Start of GIVEN DATA

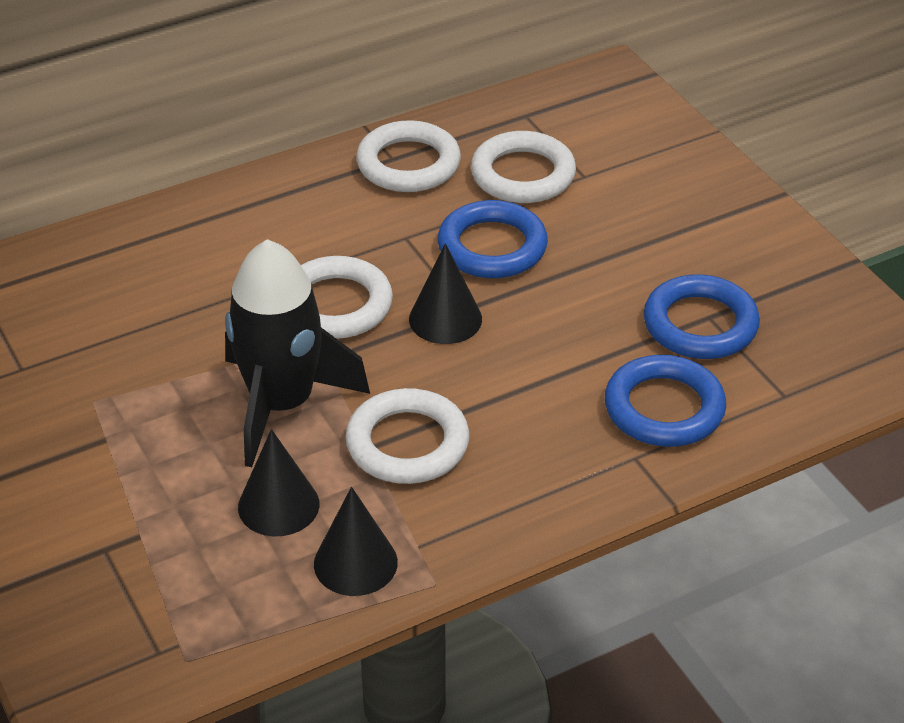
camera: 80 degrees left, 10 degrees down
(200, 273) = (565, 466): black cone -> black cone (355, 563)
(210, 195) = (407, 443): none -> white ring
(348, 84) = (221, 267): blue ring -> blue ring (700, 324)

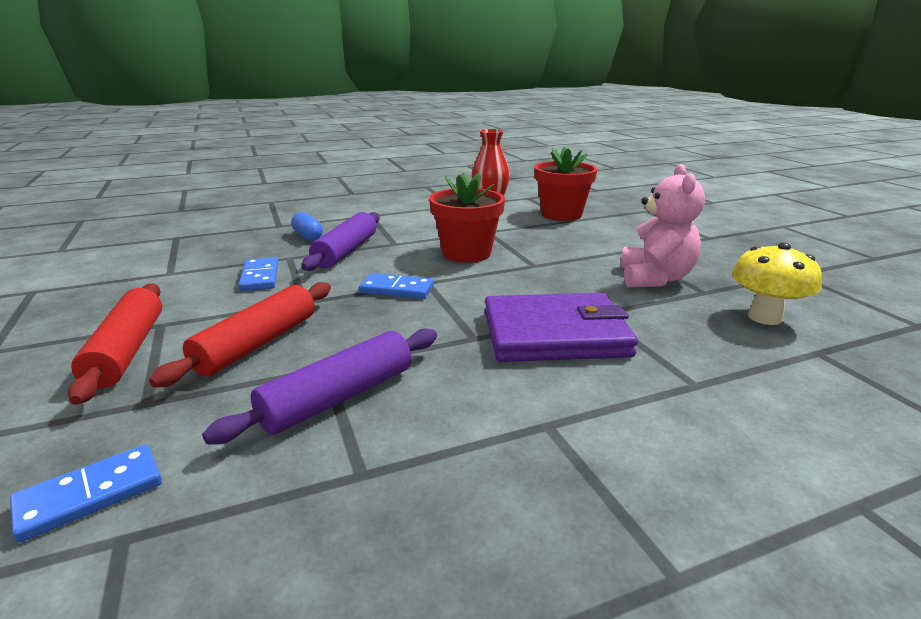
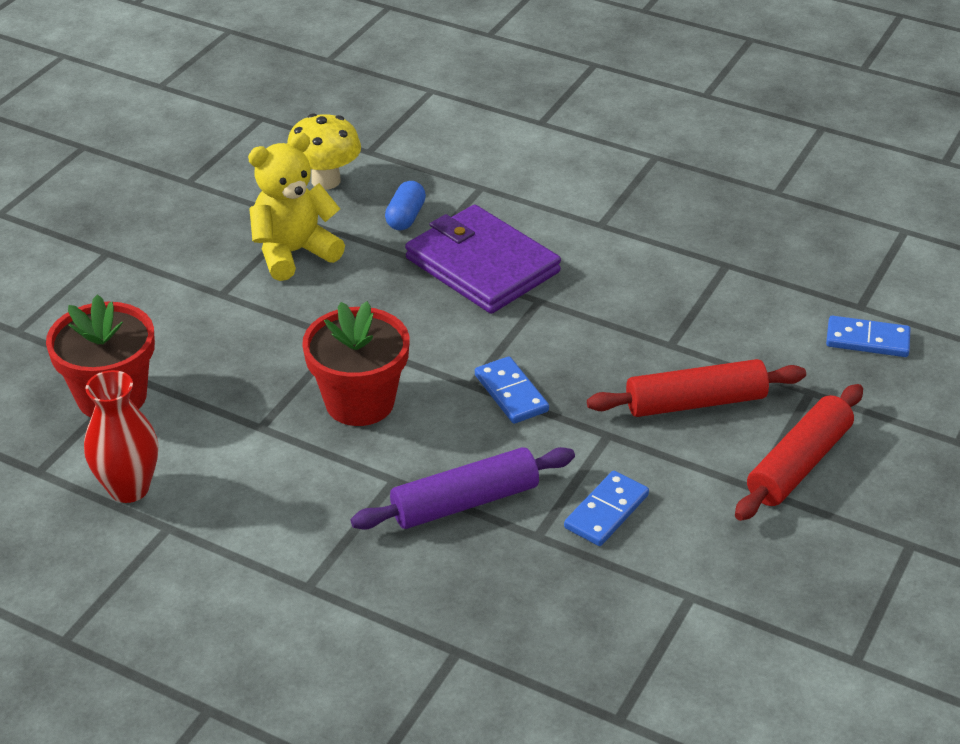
camera: 130 degrees left, 15 degrees up
(308, 236) = (460, 579): blue capsule -> blue capsule (405, 217)
(338, 397) = (689, 315): purple rolling pin -> none
(655, 278) = (294, 253): pink teddy bear -> yellow teddy bear

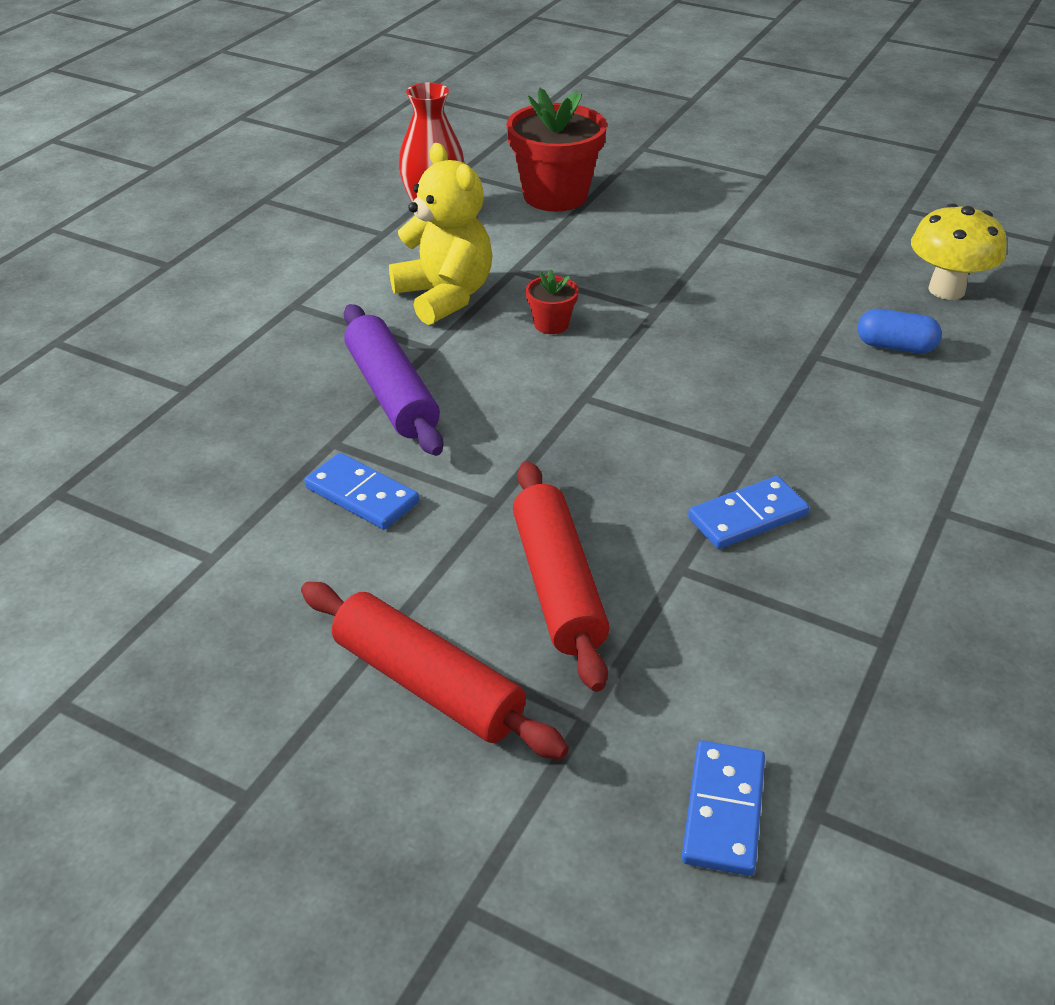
camera: 90 degrees right, 0 degrees up
(294, 253) = (799, 275): yellow teddy bear -> yellow teddy bear (445, 296)
(360, 402) = (551, 324): red flower pot -> red flower pot, size x0.46
(482, 265) = (814, 405): purple wallet -> none
(511, 393) = (570, 426): blue domino -> blue domino (747, 516)

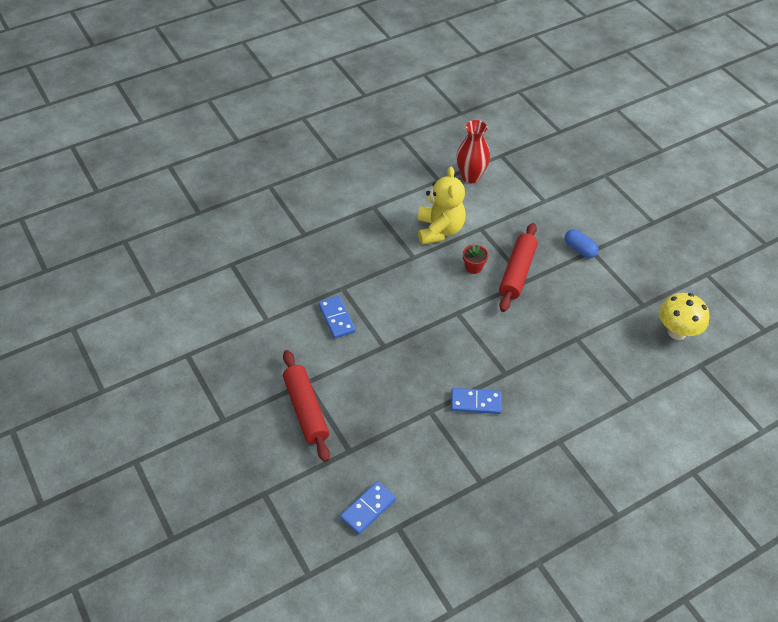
camera: 30 degrees right, 10 degrees up
(392, 393) = (381, 273): purple rolling pin -> none
(555, 196) = (535, 190): red flower pot -> none
(558, 585) = (379, 394): red rolling pin -> red rolling pin (517, 272)
(895, 346) = (619, 351): blue capsule -> blue capsule (579, 249)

End of GIVEN DATA

▸ EXERCISE DIRECTIONS
Skipping any pictures, transcribe the full listing exactly.

▸ RESPONSE TO THE EXERCISE
camera: 80 degrees left, 10 degrees down
(200, 273) = (565, 466): black cone -> black cone (355, 563)
(210, 195) = (407, 443): none -> white ring
(348, 84) = (221, 267): blue ring -> blue ring (700, 324)

camera: 130 degrees left, 15 degrees up
(308, 236) = (460, 579): blue capsule -> blue capsule (405, 217)
(338, 397) = (689, 315): purple rolling pin -> none
(655, 278) = (294, 253): pink teddy bear -> yellow teddy bear

camera: 90 degrees right, 0 degrees up
(294, 253) = (799, 275): yellow teddy bear -> yellow teddy bear (445, 296)
(360, 402) = (551, 324): red flower pot -> red flower pot, size x0.46
(482, 265) = (814, 405): purple wallet -> none
(511, 393) = (570, 426): blue domino -> blue domino (747, 516)

camera: 30 degrees right, 10 degrees up
(392, 393) = (381, 273): purple rolling pin -> none
(555, 196) = (535, 190): red flower pot -> none
(558, 585) = (379, 394): red rolling pin -> red rolling pin (517, 272)
(895, 346) = (619, 351): blue capsule -> blue capsule (579, 249)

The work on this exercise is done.